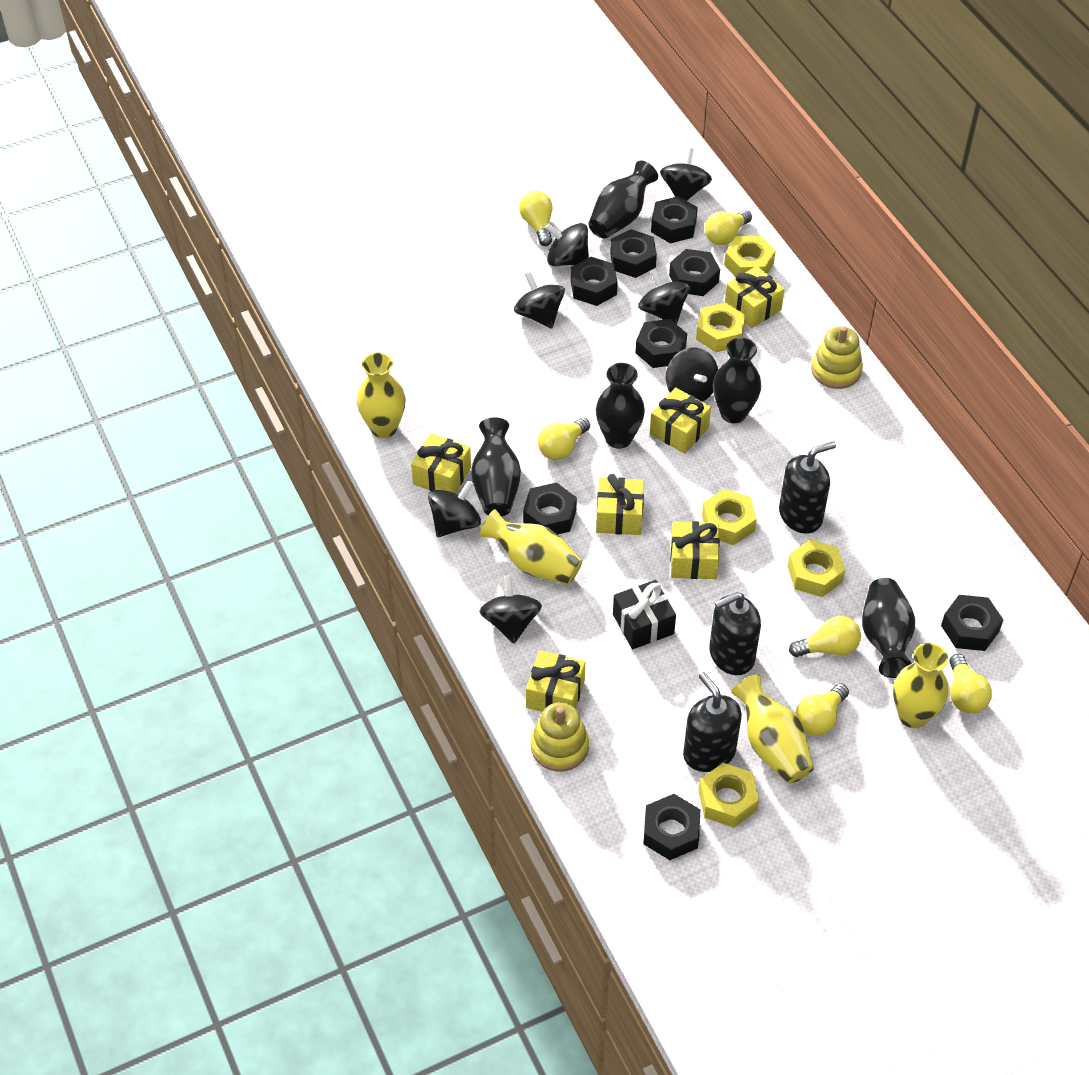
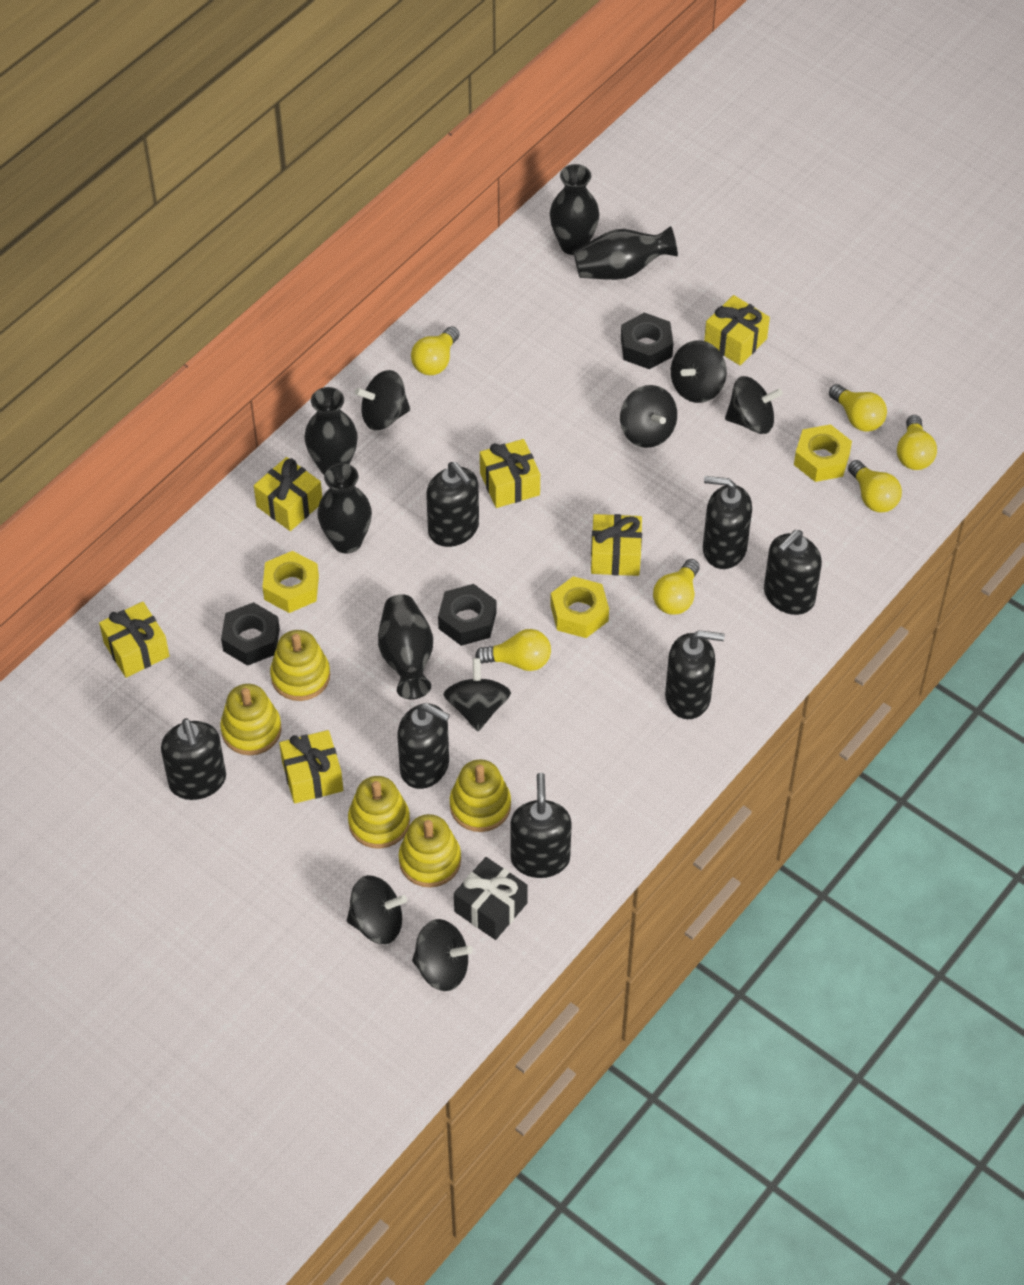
black nut: 8 -> 3
black soap dispenser: 3 -> 7
yellow nut: 5 -> 3
yellow stacking toy: 2 -> 5
yellow vase: 4 -> 0

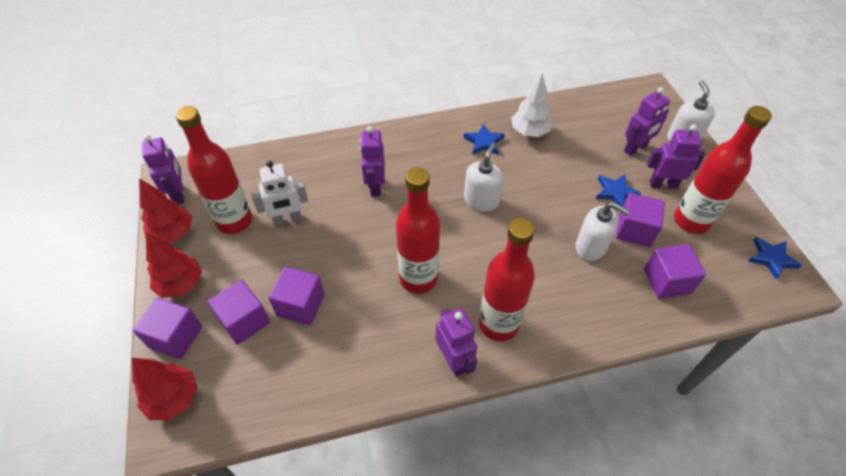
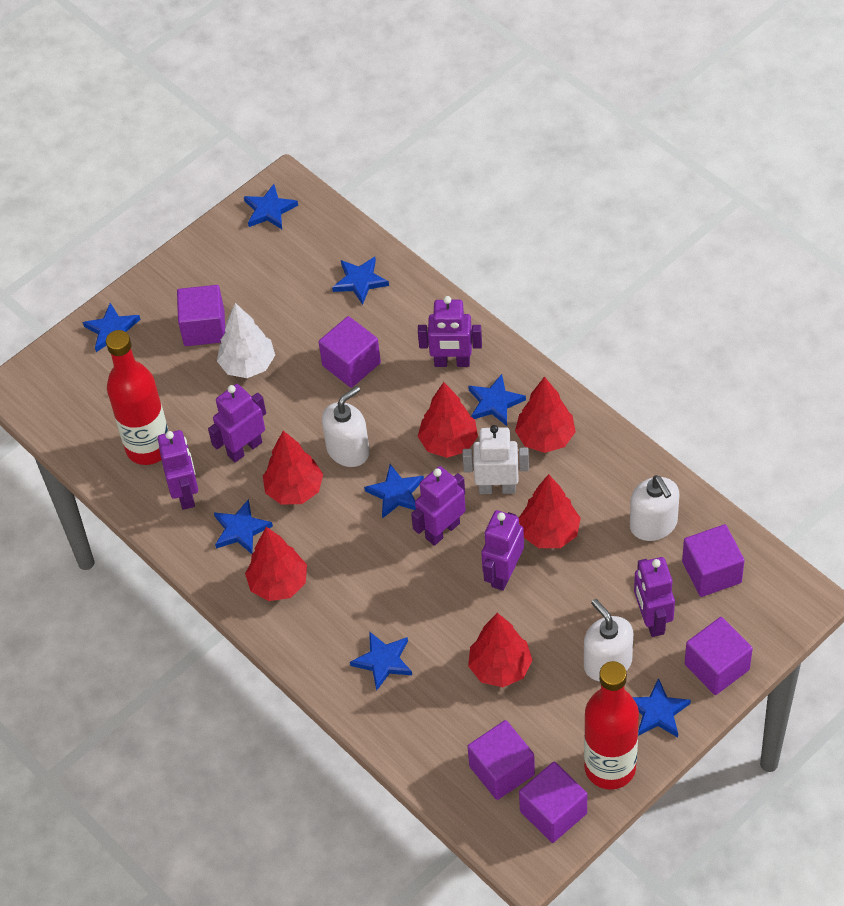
blue star: 3 -> 8
purple cube: 5 -> 6
purple robot: 5 -> 6
red bottle: 4 -> 2
red tree: 3 -> 6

→ **Activity**:
These entries are to be printed again word for word, except for the pictures.

→ **Written reply**:
black nut: 8 -> 3
black soap dispenser: 3 -> 7
yellow nut: 5 -> 3
yellow stacking toy: 2 -> 5
yellow vase: 4 -> 0

blue star: 3 -> 8
purple cube: 5 -> 6
purple robot: 5 -> 6
red bottle: 4 -> 2
red tree: 3 -> 6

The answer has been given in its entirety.